--- Provided records ---
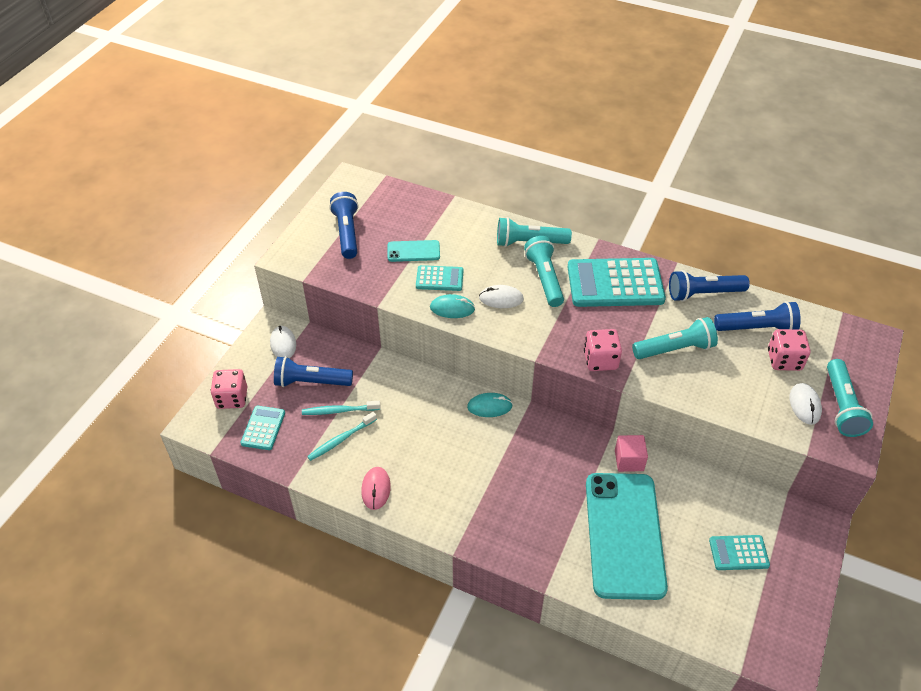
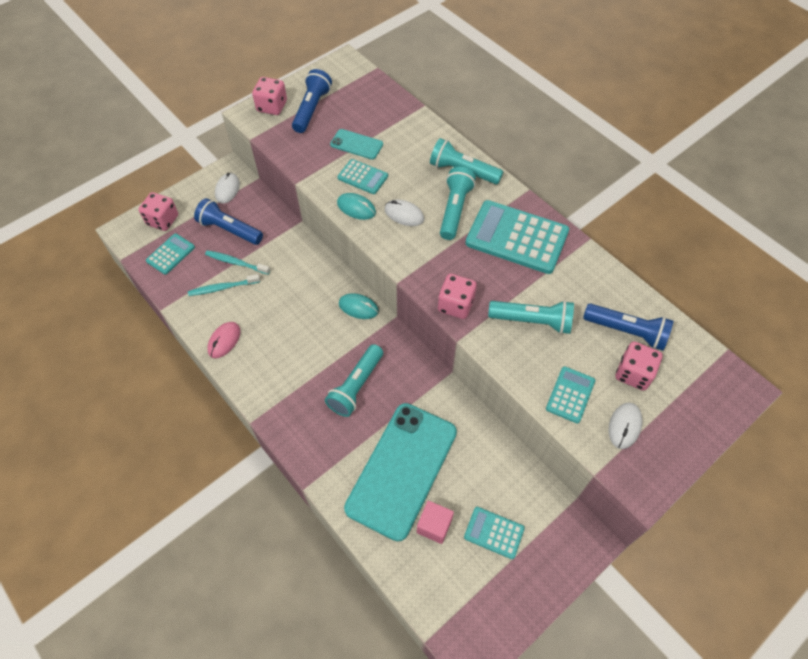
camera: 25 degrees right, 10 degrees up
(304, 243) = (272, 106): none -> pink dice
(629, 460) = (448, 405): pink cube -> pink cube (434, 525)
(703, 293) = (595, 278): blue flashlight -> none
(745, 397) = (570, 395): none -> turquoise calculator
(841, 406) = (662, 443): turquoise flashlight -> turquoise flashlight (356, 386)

--

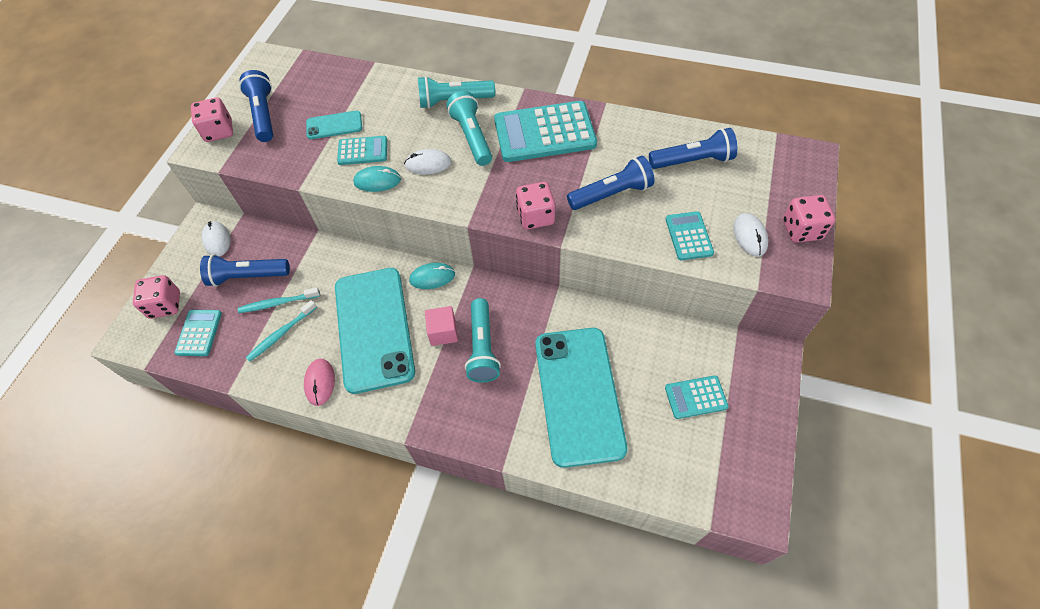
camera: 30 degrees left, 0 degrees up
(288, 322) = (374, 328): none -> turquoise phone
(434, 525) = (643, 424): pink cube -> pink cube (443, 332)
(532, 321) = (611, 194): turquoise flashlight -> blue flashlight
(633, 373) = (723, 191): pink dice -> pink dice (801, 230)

--- Aim of the exercise ---
The answer is the run of lines above from the line containing "(703, 293) = (595, 278): blue" through the line containing "(841, 406) = (662, 443): turquoise", copied exactly and alone.

--- Finished exercise ---
(703, 293) = (595, 278): blue flashlight -> none
(745, 397) = (570, 395): none -> turquoise calculator
(841, 406) = (662, 443): turquoise flashlight -> turquoise flashlight (356, 386)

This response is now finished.